§ Problem details: Your answer should be the complete set of entries, transcribed exactly.

§ Material for this task:
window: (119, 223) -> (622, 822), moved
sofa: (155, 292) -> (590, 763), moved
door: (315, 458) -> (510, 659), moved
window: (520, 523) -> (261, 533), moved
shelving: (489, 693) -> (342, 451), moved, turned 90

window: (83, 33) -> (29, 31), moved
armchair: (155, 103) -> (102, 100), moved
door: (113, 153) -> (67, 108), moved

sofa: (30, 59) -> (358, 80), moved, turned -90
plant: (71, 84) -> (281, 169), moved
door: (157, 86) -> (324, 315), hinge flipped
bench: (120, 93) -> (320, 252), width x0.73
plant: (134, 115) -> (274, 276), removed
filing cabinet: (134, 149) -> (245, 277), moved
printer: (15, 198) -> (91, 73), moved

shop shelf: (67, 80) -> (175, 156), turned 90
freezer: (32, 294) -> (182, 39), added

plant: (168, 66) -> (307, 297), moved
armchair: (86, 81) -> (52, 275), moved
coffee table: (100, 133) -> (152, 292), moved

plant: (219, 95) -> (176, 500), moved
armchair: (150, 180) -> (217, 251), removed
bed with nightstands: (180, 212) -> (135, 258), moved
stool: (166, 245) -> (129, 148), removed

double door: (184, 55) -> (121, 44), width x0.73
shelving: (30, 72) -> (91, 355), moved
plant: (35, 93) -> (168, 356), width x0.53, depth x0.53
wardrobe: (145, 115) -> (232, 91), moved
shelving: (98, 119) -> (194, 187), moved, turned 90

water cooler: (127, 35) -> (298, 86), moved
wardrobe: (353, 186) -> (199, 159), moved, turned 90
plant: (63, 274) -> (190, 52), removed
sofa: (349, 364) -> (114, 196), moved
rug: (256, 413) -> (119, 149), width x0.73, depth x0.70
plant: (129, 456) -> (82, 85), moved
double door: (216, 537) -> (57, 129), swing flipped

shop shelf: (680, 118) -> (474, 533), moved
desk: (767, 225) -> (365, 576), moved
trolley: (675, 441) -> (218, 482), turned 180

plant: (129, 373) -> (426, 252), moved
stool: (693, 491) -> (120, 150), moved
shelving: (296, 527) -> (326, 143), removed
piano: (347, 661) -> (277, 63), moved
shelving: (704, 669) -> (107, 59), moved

§ Reply to the task:
window: (119, 223) -> (622, 822), moved
sofa: (155, 292) -> (590, 763), moved
door: (315, 458) -> (510, 659), moved
window: (520, 523) -> (261, 533), moved
shelving: (489, 693) -> (342, 451), moved, turned 90

window: (83, 33) -> (29, 31), moved
armchair: (155, 103) -> (102, 100), moved
door: (113, 153) -> (67, 108), moved

sofa: (30, 59) -> (358, 80), moved, turned -90
plant: (71, 84) -> (281, 169), moved
door: (157, 86) -> (324, 315), hinge flipped
bench: (120, 93) -> (320, 252), width x0.73
plant: (134, 115) -> (274, 276), removed
filing cabinet: (134, 149) -> (245, 277), moved
printer: (15, 198) -> (91, 73), moved

shop shelf: (67, 80) -> (175, 156), turned 90
freezer: (32, 294) -> (182, 39), added

plant: (168, 66) -> (307, 297), moved
armchair: (86, 81) -> (52, 275), moved
coffee table: (100, 133) -> (152, 292), moved

plant: (219, 95) -> (176, 500), moved
armchair: (150, 180) -> (217, 251), removed
bed with nightstands: (180, 212) -> (135, 258), moved
stool: (166, 245) -> (129, 148), removed

double door: (184, 55) -> (121, 44), width x0.73
shelving: (30, 72) -> (91, 355), moved
plant: (35, 93) -> (168, 356), width x0.53, depth x0.53
wardrobe: (145, 115) -> (232, 91), moved
shelving: (98, 119) -> (194, 187), moved, turned 90

water cooler: (127, 35) -> (298, 86), moved
wardrobe: (353, 186) -> (199, 159), moved, turned 90
plant: (63, 274) -> (190, 52), removed
sofa: (349, 364) -> (114, 196), moved
rug: (256, 413) -> (119, 149), width x0.73, depth x0.70
plant: (129, 456) -> (82, 85), moved
double door: (216, 537) -> (57, 129), swing flipped

shop shelf: (680, 118) -> (474, 533), moved
desk: (767, 225) -> (365, 576), moved
trolley: (675, 441) -> (218, 482), turned 180

plant: (129, 373) -> (426, 252), moved
stool: (693, 491) -> (120, 150), moved
shelving: (296, 527) -> (326, 143), removed
piano: (347, 661) -> (277, 63), moved
shelving: (704, 669) -> (107, 59), moved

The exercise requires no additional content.